** Task directions **
Find every line in the records below that contains the word "turquoise", and copy each such line.

** Data supplied **
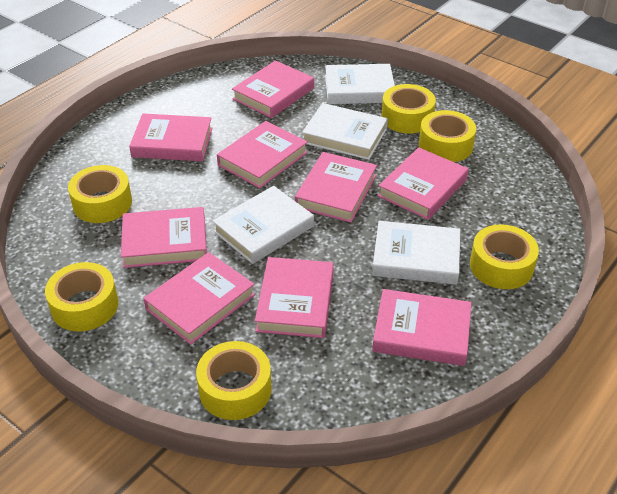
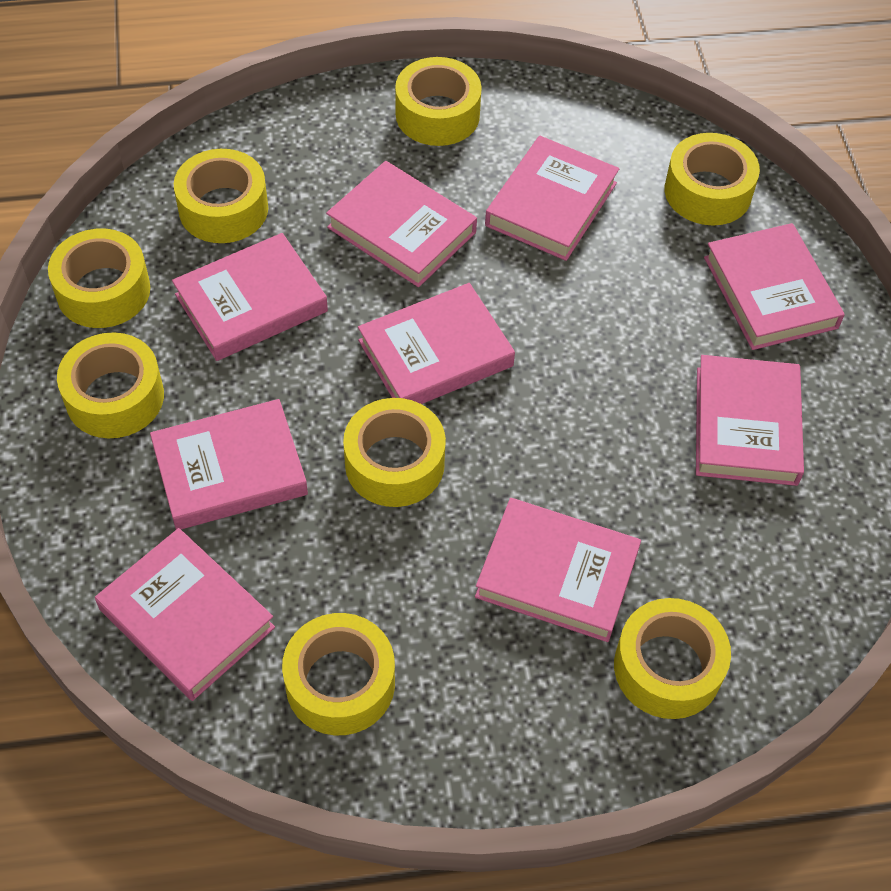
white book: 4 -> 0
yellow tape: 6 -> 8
...
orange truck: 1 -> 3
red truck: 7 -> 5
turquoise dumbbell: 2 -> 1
* * *
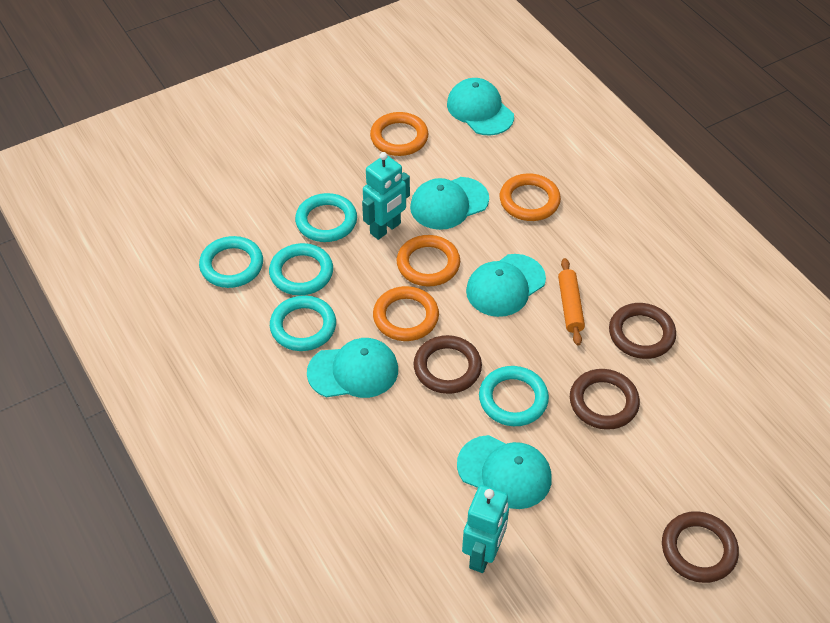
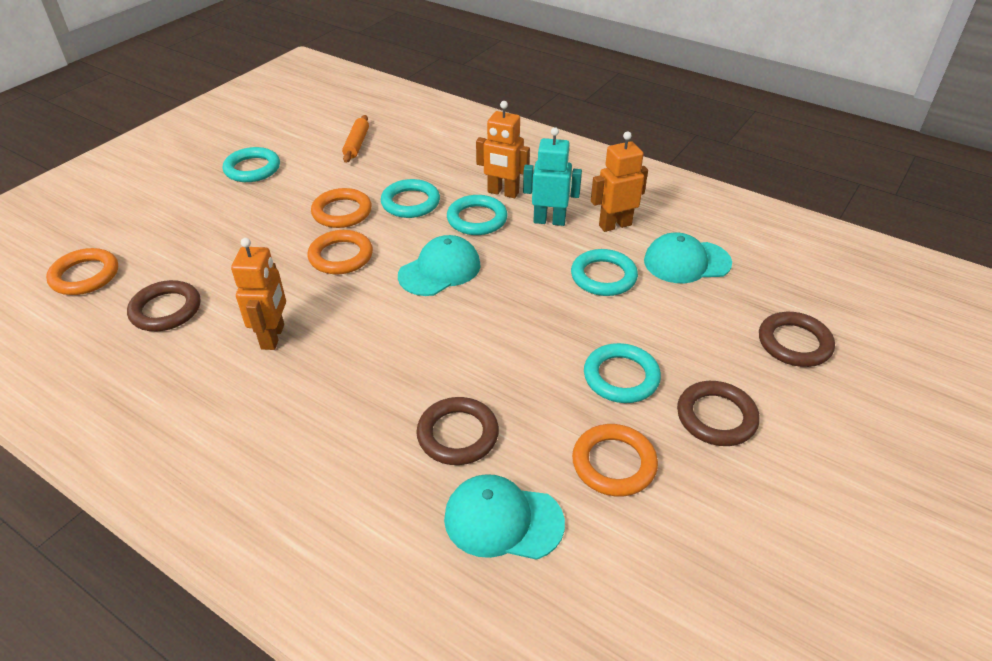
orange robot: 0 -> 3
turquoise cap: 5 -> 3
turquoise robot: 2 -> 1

** Solution to this problem **
turquoise dumbbell: 2 -> 1
turquoise cap: 5 -> 3
turquoise robot: 2 -> 1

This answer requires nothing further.